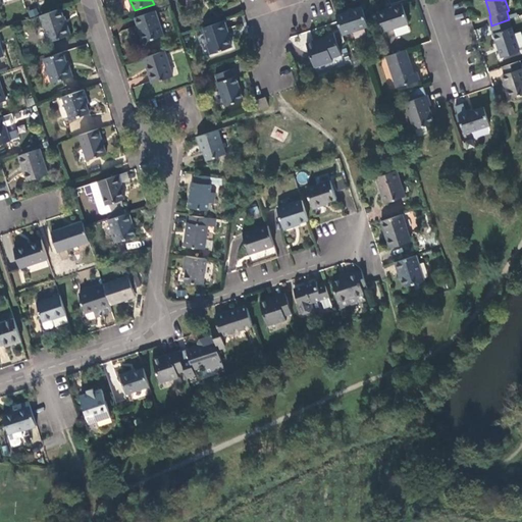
[(403,5),(378,13),(384,32),(409,23),(403,5)]
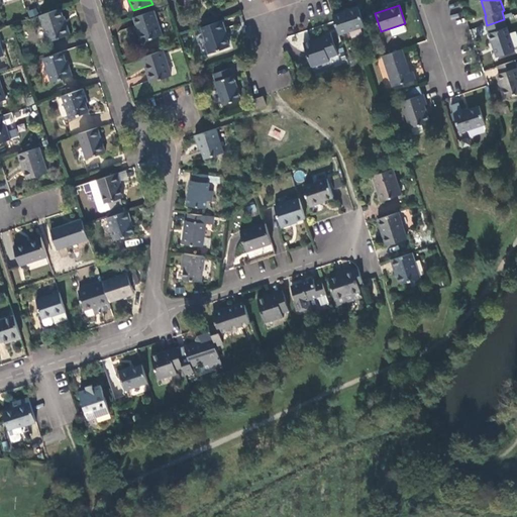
[(358,7),(333,15),(335,21),(339,35),(366,26),(358,7)]
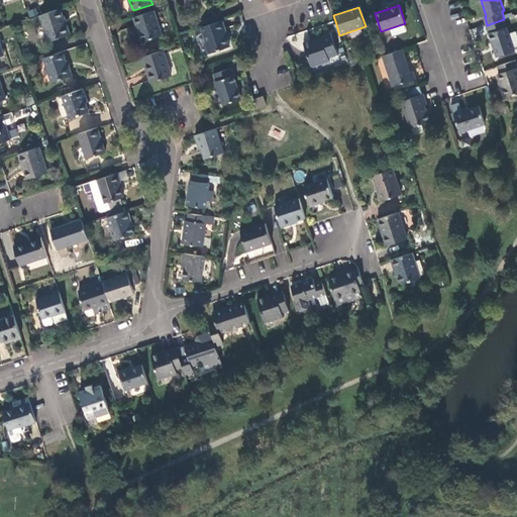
[(66,23),(61,9),(42,15),(40,15),(49,42),(71,35),(67,23),(66,23)]
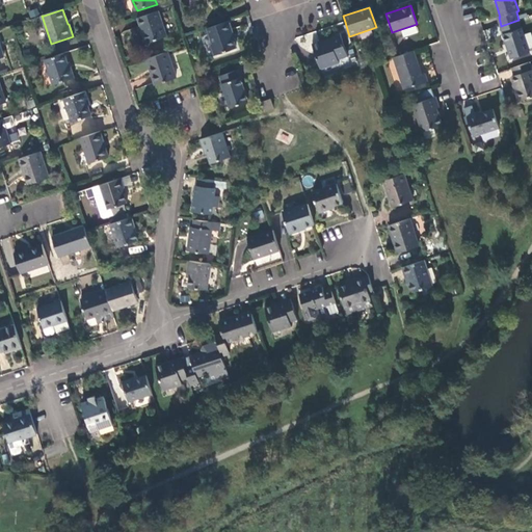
[(31,12),(33,19),(41,17),(40,10),(31,12)]
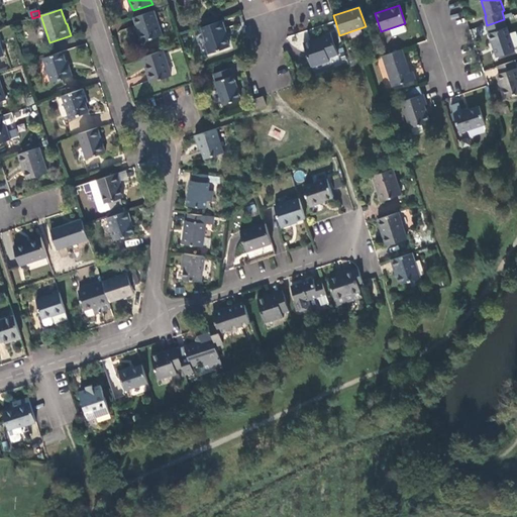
[(163,35),(154,11),(134,18),(142,42),(163,35)]
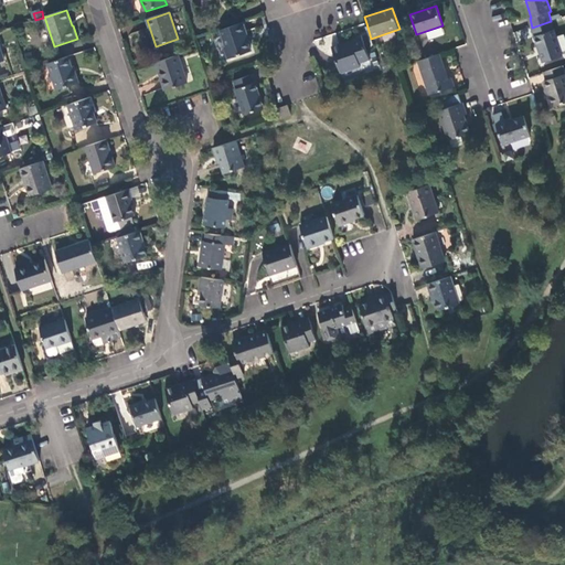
[(562,57),(551,21),(532,28),(544,63),(562,57)]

::::

» Goal of the exercise
Your task is to reproduce exactly the lines running from the line that contains "[(163,35),(154,11),(134,18),(142,42),(163,35)]" to the end of the records, pictures excluded.

» Task answer
[(163,35),(154,11),(134,18),(142,42),(163,35)]
[(562,57),(551,21),(532,28),(544,63),(562,57)]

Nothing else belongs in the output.